**Exercise details**. Transcribe only part of the material below: the lines from the one containing "black triangle: (25, 80) -> (45, 107), moved" through the one containing "orange square: (287, 75) -> (506, 193), moved", inclusive, exactly as written.

· · ·

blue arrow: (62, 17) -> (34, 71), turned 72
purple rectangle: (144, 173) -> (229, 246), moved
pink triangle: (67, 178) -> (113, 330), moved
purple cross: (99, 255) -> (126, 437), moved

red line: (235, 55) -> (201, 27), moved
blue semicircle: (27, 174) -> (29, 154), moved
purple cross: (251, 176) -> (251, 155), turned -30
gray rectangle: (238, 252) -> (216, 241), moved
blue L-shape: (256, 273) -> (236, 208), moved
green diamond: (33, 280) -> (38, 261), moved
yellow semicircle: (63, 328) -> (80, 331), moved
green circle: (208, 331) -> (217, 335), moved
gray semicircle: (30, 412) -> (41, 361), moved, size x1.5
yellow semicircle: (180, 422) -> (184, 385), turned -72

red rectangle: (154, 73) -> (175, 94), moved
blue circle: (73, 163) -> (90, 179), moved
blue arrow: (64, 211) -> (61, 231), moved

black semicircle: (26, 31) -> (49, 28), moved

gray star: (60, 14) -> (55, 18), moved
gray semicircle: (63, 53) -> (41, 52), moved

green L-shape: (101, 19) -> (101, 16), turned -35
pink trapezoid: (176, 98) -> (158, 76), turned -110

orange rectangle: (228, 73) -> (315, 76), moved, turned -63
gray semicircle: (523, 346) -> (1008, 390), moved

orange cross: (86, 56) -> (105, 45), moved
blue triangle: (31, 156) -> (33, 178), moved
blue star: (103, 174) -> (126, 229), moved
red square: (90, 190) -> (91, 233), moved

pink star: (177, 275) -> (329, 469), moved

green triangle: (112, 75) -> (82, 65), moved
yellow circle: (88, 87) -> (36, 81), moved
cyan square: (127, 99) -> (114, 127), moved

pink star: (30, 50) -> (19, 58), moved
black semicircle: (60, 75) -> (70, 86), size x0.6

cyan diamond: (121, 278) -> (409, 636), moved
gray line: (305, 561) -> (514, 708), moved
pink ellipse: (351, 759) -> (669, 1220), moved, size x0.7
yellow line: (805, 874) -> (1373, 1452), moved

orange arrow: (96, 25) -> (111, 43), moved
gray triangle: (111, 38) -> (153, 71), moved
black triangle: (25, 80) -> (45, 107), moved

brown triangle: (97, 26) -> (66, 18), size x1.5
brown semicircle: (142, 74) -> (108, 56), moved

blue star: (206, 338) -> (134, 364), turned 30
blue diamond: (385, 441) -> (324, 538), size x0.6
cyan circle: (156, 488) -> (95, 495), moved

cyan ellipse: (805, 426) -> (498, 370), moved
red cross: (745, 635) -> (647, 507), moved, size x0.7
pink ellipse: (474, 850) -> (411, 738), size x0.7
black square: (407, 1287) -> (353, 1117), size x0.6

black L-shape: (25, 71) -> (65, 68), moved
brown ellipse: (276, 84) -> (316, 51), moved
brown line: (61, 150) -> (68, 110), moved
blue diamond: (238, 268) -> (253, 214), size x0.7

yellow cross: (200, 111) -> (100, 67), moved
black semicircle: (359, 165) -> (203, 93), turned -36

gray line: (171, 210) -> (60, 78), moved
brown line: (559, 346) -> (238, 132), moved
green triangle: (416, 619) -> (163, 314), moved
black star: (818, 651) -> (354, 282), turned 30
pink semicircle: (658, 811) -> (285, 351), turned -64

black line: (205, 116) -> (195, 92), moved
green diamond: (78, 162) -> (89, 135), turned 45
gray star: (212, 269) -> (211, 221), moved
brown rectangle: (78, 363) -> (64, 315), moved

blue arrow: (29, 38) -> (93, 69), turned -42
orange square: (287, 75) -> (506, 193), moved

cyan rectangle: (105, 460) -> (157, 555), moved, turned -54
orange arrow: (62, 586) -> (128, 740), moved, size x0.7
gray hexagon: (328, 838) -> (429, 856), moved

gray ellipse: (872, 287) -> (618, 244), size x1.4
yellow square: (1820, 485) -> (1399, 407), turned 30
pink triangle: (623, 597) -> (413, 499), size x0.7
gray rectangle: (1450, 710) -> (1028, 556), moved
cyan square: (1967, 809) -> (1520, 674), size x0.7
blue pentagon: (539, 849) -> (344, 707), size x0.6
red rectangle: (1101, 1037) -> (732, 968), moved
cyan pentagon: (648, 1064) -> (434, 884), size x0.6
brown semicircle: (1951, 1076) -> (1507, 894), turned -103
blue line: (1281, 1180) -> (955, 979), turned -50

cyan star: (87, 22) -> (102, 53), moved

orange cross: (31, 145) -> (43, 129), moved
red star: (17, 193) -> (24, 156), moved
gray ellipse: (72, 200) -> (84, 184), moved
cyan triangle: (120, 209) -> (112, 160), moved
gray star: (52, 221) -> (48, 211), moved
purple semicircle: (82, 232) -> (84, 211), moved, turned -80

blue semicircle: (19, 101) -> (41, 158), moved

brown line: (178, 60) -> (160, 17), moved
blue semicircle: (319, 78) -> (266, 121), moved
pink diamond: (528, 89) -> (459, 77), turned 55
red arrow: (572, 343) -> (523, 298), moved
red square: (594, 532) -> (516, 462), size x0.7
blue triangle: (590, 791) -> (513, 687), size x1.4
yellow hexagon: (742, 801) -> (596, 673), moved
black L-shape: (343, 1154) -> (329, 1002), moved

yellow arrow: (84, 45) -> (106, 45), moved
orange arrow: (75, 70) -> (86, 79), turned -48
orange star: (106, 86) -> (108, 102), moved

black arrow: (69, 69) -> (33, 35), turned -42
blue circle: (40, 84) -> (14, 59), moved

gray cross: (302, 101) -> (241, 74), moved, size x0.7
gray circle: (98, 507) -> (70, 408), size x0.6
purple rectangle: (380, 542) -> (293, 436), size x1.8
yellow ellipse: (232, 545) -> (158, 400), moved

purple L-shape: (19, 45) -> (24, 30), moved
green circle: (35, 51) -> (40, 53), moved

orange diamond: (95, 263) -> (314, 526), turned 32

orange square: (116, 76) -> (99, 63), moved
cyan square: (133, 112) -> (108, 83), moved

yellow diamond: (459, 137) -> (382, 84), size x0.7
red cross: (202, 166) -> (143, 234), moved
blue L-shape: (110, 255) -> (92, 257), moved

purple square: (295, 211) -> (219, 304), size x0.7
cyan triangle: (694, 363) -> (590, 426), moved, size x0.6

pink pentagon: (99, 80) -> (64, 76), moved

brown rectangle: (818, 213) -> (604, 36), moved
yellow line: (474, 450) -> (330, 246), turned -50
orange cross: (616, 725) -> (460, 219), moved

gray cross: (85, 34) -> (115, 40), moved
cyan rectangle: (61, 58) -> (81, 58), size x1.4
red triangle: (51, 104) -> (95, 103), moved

· · ·

**Task result**.
black triangle: (25, 80) -> (45, 107), moved

brown triangle: (97, 26) -> (66, 18), size x1.5
brown semicircle: (142, 74) -> (108, 56), moved

blue star: (206, 338) -> (134, 364), turned 30
blue diamond: (385, 441) -> (324, 538), size x0.6
cyan circle: (156, 488) -> (95, 495), moved

cyan ellipse: (805, 426) -> (498, 370), moved
red cross: (745, 635) -> (647, 507), moved, size x0.7
pink ellipse: (474, 850) -> (411, 738), size x0.7
black square: (407, 1287) -> (353, 1117), size x0.6

black L-shape: (25, 71) -> (65, 68), moved
brown ellipse: (276, 84) -> (316, 51), moved
brown line: (61, 150) -> (68, 110), moved
blue diamond: (238, 268) -> (253, 214), size x0.7

yellow cross: (200, 111) -> (100, 67), moved
black semicircle: (359, 165) -> (203, 93), turned -36

gray line: (171, 210) -> (60, 78), moved
brown line: (559, 346) -> (238, 132), moved
green triangle: (416, 619) -> (163, 314), moved
black star: (818, 651) -> (354, 282), turned 30
pink semicircle: (658, 811) -> (285, 351), turned -64

black line: (205, 116) -> (195, 92), moved
green diamond: (78, 162) -> (89, 135), turned 45
gray star: (212, 269) -> (211, 221), moved
brown rectangle: (78, 363) -> (64, 315), moved

blue arrow: (29, 38) -> (93, 69), turned -42
orange square: (287, 75) -> (506, 193), moved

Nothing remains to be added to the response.